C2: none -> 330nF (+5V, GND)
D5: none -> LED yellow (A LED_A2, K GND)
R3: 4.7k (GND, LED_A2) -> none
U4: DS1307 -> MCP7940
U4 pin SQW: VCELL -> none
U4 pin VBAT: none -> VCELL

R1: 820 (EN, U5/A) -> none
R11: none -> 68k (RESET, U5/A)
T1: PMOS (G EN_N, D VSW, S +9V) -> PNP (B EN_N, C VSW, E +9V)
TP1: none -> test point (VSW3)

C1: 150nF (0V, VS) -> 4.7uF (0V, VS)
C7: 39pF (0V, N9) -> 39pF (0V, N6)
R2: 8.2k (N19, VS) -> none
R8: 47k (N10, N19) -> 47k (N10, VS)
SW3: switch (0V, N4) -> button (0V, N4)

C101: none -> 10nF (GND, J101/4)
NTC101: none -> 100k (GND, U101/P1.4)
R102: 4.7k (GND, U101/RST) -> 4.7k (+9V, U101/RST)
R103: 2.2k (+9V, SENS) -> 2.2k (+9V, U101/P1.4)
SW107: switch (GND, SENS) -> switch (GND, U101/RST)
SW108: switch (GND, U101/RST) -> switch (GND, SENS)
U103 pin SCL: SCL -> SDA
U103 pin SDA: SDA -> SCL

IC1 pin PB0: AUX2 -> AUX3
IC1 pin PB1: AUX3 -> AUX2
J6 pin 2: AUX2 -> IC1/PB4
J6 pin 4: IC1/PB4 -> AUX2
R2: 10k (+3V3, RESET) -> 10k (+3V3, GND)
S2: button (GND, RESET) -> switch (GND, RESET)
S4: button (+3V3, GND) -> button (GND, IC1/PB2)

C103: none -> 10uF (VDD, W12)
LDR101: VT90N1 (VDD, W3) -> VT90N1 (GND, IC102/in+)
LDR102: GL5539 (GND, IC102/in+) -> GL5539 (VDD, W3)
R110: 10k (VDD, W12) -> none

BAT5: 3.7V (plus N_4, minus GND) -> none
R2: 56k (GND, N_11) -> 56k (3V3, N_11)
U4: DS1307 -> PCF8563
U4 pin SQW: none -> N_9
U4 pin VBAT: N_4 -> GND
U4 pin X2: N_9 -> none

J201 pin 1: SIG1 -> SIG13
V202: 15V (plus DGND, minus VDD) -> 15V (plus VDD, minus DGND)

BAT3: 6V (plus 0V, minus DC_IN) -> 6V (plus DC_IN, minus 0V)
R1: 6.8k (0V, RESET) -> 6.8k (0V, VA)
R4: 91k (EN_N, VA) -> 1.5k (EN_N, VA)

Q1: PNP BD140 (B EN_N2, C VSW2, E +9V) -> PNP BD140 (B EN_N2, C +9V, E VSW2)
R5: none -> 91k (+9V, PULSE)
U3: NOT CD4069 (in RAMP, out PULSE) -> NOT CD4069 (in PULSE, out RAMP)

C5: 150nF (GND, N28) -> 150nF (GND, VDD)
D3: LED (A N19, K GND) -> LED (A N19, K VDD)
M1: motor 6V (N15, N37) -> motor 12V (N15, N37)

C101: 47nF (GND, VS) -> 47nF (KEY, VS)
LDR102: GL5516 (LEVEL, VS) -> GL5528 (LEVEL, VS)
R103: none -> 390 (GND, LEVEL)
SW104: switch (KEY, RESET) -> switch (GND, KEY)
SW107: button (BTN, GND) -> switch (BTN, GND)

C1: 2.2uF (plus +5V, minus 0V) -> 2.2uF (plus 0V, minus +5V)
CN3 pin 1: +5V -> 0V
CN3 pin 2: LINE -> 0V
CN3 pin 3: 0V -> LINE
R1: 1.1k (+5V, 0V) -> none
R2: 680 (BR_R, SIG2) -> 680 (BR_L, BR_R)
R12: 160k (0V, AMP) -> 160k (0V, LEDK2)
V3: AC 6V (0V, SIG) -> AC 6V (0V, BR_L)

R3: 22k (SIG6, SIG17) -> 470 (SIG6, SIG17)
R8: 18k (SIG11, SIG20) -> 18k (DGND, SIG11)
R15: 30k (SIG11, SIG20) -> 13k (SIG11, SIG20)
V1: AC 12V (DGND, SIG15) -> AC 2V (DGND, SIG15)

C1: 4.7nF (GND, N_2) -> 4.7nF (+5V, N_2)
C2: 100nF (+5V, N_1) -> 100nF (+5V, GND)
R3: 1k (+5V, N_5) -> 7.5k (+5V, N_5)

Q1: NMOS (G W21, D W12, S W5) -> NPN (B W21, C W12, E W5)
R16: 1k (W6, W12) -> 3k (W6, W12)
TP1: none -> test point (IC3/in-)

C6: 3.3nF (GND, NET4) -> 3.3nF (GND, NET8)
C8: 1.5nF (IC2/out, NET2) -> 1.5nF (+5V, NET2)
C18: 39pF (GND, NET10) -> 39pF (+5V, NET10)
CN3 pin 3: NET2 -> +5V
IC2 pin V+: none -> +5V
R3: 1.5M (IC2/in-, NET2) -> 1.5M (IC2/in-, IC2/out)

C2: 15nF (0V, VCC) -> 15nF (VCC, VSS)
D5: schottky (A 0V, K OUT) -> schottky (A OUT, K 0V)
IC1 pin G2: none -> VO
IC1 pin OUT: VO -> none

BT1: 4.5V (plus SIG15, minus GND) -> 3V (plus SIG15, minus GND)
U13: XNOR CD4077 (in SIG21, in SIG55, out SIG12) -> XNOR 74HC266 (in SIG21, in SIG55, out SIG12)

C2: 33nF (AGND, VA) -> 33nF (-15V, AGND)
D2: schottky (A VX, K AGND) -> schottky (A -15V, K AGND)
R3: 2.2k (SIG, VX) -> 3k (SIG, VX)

————

## TO DO:
Give the number of lines in the entries above that include the string "VBAT". No other output is expected.

## FINISHED TASK:
2